(WORK INSTRUCTIONS) In the listing that follows, locate the line containing "(481, 300) = (604, 371): brown pear -> none" and the line containing "(825, 393) = (757, 126): none -> red pear". Retype exactly those two lines and every line between them, and nothing more.

(RAW DATA)
**********

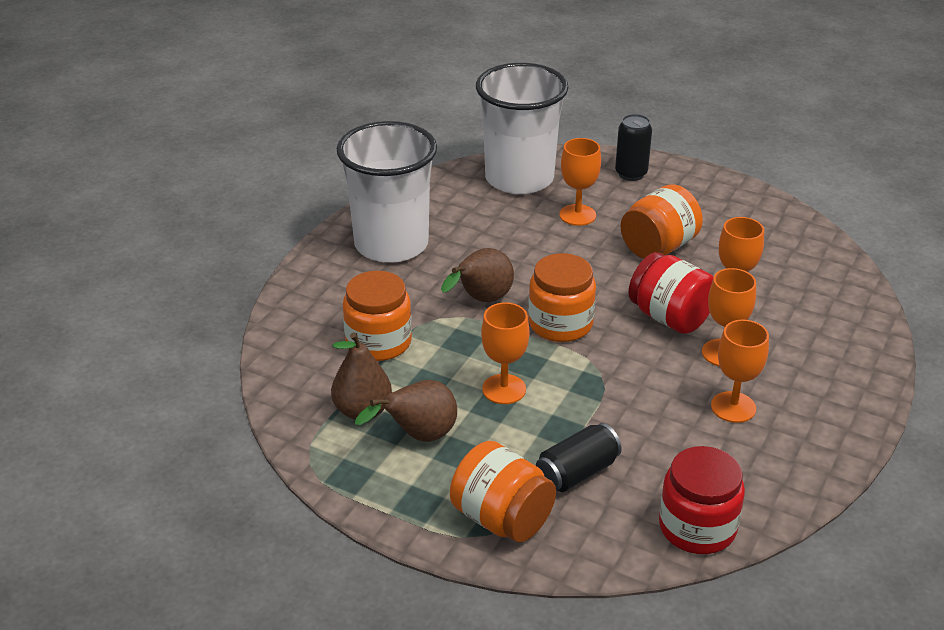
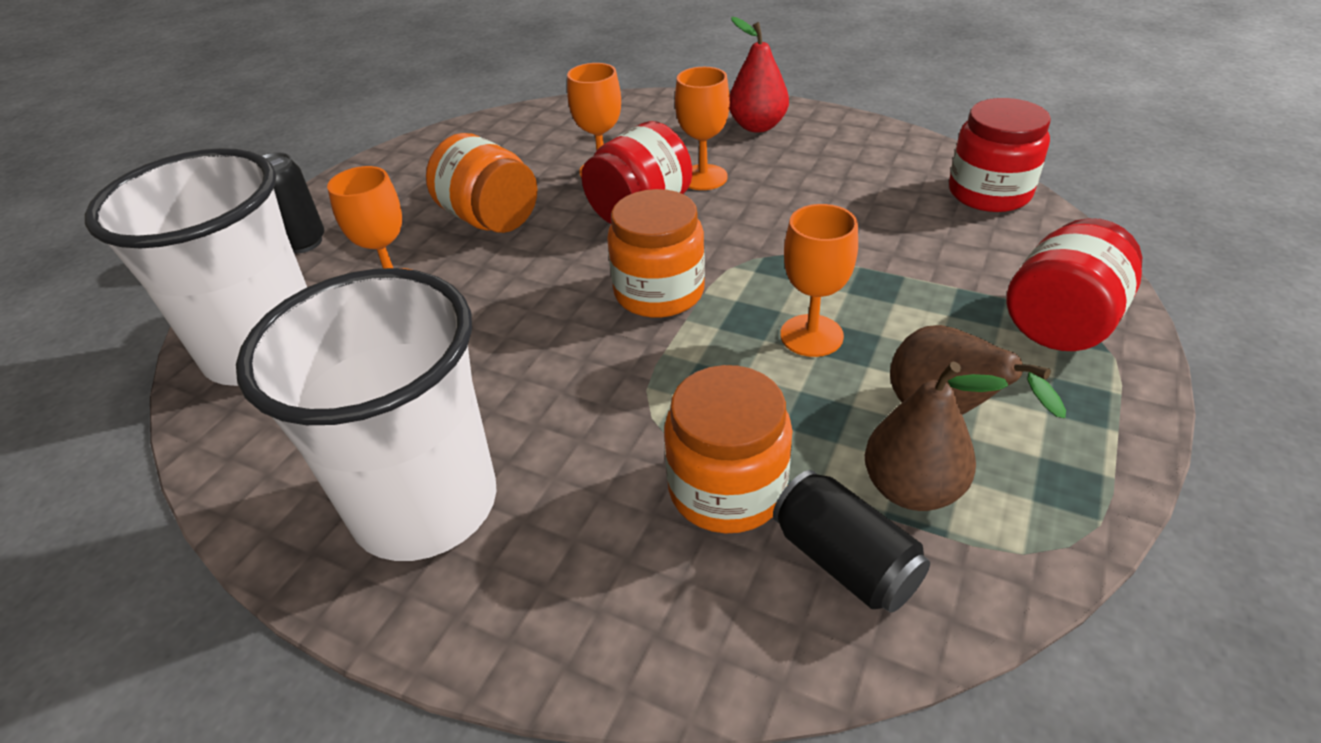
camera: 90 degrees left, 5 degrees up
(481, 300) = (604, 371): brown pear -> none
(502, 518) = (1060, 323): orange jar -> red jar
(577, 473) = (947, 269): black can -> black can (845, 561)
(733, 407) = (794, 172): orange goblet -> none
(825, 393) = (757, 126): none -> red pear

**********

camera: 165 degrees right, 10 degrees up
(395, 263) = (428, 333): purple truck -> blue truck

**********

(THE COMPLETED TASK)
(481, 300) = (604, 371): brown pear -> none
(502, 518) = (1060, 323): orange jar -> red jar
(577, 473) = (947, 269): black can -> black can (845, 561)
(733, 407) = (794, 172): orange goblet -> none
(825, 393) = (757, 126): none -> red pear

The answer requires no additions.